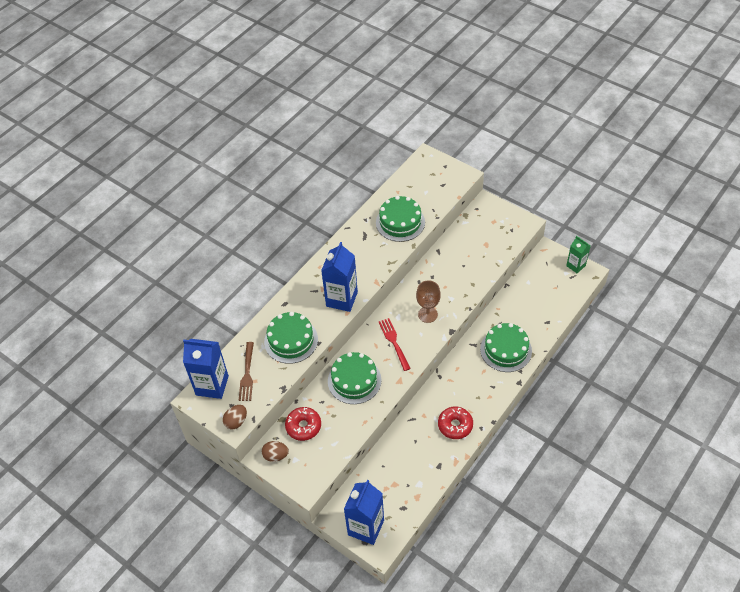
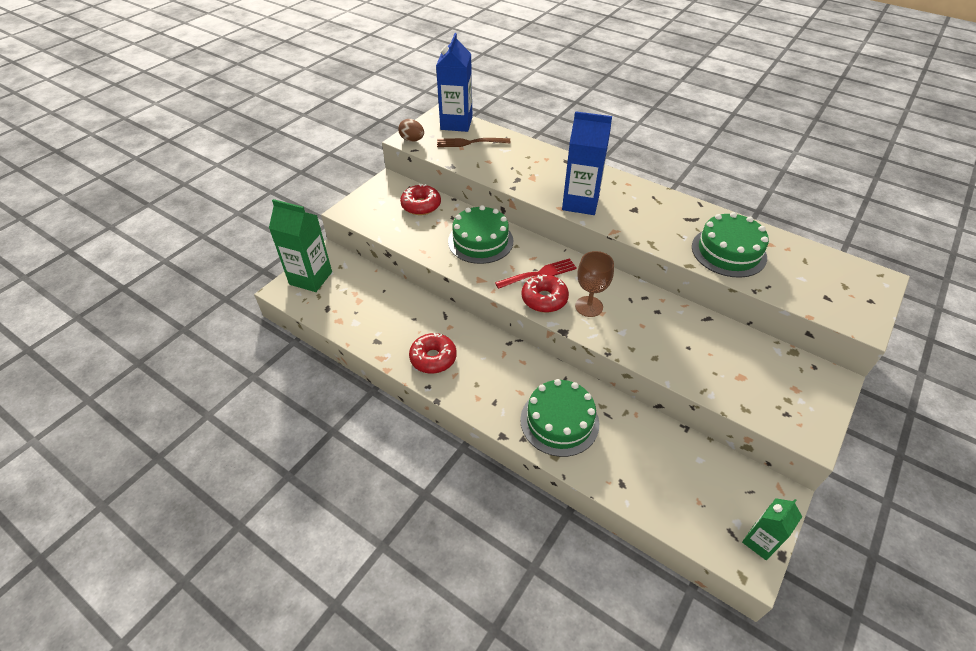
camera: 85 degrees right, 5 degrees down
(276, 455) = (388, 189): brown egg -> none
(291, 340) = (515, 168): green cake -> none
(366, 527) = (310, 278): blue carton -> green carton
(420, 340) = (544, 299): none -> red donut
● ● ● ● ●
▶ **Aim of the task**
Please retype the listing in full, exactly as given, and skip every image.

▶ **Answer for the task**
camera: 85 degrees right, 5 degrees down
(276, 455) = (388, 189): brown egg -> none
(291, 340) = (515, 168): green cake -> none
(366, 527) = (310, 278): blue carton -> green carton
(420, 340) = (544, 299): none -> red donut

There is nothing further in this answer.